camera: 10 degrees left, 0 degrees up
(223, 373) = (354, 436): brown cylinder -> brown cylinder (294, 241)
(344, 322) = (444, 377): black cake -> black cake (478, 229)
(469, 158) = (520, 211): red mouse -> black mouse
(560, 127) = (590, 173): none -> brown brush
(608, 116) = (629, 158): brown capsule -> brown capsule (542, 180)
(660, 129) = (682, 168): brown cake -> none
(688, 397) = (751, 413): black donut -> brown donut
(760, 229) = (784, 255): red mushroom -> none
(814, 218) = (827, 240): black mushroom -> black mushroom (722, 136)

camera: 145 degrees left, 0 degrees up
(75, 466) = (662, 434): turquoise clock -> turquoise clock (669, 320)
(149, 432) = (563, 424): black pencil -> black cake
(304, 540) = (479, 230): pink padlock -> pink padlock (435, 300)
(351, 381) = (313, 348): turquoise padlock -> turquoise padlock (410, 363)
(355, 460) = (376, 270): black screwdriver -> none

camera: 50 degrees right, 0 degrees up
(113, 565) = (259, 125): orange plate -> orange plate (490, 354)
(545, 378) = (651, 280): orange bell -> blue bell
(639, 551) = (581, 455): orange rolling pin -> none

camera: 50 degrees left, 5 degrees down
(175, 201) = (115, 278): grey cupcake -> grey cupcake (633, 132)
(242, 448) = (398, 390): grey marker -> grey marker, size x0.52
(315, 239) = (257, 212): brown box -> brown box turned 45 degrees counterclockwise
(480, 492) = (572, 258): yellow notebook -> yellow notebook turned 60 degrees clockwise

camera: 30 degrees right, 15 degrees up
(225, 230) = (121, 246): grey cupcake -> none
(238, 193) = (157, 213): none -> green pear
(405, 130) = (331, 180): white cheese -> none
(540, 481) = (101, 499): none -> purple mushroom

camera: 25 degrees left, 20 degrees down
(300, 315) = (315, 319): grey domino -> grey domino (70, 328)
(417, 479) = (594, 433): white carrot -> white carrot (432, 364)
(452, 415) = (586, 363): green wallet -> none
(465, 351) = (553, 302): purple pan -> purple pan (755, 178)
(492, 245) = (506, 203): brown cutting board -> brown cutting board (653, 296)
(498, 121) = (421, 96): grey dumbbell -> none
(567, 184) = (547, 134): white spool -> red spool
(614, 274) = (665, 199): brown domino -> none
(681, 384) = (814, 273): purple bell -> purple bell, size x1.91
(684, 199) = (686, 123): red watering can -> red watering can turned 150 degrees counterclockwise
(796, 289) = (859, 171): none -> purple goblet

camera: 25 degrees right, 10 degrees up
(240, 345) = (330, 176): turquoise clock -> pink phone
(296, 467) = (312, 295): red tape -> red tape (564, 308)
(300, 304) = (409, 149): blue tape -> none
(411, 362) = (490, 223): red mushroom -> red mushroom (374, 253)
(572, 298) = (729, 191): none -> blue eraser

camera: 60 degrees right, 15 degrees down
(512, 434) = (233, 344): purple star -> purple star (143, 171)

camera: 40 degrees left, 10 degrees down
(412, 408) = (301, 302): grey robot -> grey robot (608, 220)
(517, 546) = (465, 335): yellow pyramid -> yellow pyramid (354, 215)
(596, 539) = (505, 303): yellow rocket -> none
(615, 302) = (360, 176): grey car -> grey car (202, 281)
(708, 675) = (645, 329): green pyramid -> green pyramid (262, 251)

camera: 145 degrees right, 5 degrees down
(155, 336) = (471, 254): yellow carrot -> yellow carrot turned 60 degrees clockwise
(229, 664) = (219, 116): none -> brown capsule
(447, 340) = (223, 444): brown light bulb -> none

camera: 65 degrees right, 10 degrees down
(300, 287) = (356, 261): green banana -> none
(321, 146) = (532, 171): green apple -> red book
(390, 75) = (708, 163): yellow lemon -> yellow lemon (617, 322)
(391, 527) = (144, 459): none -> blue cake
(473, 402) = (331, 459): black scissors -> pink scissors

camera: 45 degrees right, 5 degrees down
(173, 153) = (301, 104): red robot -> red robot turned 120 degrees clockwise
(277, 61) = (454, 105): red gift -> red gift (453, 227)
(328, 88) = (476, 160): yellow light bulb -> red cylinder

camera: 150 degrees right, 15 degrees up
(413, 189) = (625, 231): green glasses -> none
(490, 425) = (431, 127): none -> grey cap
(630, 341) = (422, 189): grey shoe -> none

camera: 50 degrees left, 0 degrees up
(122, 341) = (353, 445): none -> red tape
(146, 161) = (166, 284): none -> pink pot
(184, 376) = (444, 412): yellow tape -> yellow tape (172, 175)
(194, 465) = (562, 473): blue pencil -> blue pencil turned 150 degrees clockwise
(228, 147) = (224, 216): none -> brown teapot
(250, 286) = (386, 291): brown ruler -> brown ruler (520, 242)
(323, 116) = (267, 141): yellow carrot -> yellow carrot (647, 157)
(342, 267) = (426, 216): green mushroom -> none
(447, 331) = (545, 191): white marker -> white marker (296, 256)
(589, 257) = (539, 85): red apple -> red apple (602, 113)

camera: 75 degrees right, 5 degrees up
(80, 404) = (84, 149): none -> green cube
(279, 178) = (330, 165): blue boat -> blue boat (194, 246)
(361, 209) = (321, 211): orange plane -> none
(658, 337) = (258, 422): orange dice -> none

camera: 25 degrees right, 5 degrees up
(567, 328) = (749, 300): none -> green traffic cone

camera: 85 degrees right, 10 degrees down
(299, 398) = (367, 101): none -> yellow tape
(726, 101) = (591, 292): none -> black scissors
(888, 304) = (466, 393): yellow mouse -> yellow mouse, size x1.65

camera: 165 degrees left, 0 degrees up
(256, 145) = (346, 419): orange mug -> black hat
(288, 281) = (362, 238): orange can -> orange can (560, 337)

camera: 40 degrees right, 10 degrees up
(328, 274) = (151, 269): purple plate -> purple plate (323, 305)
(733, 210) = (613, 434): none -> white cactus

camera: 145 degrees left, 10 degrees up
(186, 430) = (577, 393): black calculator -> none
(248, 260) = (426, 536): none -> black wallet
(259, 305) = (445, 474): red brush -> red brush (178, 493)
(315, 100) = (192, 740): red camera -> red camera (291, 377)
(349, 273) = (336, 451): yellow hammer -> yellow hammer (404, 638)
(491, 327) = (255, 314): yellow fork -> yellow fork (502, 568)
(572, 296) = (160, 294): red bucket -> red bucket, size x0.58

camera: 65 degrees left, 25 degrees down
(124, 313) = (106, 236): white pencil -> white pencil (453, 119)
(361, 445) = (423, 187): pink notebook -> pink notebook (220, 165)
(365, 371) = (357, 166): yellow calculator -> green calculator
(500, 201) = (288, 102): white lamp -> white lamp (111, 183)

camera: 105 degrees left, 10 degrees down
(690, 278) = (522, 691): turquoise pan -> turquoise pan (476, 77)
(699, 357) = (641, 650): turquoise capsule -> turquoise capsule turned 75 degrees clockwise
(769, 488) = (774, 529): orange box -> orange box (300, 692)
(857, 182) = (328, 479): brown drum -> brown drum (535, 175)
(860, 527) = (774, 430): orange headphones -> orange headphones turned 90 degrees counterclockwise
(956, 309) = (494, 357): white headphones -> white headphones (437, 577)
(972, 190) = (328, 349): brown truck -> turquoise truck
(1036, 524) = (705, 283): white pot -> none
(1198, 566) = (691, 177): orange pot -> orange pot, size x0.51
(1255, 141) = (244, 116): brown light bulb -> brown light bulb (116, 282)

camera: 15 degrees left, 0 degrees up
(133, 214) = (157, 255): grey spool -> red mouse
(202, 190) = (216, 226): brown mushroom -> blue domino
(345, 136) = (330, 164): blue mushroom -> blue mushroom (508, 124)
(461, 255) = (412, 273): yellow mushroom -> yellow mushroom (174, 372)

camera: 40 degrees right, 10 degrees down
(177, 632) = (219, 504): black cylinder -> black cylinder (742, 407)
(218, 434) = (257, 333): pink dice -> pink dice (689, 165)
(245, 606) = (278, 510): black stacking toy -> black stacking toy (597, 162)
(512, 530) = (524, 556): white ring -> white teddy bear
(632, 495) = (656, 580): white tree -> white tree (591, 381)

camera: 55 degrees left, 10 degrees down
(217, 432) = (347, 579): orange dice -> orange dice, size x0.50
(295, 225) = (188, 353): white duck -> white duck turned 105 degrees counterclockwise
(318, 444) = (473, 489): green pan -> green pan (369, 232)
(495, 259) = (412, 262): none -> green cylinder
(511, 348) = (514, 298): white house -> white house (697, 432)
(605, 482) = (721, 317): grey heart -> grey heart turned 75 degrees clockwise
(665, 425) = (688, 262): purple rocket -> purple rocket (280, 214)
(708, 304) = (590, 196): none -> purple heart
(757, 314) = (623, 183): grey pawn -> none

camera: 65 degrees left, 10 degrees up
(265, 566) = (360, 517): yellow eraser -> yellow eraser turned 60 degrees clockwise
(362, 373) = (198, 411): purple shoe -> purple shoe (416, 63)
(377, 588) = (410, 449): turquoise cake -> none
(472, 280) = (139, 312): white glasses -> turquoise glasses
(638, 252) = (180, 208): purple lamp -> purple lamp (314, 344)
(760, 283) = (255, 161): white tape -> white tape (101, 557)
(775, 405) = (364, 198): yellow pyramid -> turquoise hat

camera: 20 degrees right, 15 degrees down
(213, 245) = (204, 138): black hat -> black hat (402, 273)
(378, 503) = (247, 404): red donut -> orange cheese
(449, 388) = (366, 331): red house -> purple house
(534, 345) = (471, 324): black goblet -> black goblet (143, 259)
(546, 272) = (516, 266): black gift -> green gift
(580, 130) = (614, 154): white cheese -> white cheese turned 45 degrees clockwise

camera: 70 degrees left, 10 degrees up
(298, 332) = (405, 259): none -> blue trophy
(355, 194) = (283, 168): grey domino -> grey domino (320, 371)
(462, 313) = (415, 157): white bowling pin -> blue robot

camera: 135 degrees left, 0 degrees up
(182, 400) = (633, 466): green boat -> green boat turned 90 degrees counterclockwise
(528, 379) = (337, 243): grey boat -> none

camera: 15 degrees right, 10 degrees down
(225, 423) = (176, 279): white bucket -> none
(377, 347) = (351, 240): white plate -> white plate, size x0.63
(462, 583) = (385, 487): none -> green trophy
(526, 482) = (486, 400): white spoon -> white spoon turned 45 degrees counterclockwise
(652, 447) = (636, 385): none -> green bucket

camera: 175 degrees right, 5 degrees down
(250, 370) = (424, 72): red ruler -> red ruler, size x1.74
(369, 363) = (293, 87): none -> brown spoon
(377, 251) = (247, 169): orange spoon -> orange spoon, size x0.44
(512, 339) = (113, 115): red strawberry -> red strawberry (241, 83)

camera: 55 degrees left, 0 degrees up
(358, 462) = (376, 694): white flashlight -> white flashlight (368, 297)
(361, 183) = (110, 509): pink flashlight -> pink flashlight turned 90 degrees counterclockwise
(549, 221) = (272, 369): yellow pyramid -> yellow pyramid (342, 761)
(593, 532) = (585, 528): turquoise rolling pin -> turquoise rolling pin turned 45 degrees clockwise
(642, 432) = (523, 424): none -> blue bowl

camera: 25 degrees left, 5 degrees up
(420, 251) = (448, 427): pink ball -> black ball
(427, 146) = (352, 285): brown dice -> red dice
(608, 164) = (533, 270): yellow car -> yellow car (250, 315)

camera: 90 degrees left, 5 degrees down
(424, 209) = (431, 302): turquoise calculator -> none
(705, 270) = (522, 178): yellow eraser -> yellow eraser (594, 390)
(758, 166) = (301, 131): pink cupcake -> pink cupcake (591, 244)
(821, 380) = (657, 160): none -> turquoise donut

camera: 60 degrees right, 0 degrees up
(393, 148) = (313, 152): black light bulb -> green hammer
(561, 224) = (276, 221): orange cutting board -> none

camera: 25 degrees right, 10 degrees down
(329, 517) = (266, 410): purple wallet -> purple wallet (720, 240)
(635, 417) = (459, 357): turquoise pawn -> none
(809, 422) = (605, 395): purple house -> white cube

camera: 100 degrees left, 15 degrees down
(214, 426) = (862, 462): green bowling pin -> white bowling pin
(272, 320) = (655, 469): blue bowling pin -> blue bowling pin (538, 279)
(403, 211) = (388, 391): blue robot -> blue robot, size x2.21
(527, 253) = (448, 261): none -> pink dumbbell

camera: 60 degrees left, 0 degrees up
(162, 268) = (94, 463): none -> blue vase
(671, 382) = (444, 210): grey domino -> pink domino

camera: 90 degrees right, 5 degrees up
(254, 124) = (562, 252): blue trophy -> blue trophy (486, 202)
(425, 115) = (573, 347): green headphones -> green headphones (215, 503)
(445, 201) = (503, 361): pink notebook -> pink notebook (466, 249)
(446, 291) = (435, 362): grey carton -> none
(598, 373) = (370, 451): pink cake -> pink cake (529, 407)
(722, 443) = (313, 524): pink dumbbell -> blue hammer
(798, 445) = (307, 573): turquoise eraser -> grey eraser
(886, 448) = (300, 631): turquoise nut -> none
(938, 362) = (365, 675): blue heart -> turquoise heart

· · · · · · ·

TASK TO COMPLETE: Establish how many lines of the records contain the string "heart" and state that number without elaboration.

EXERCISE OUTPUT: 3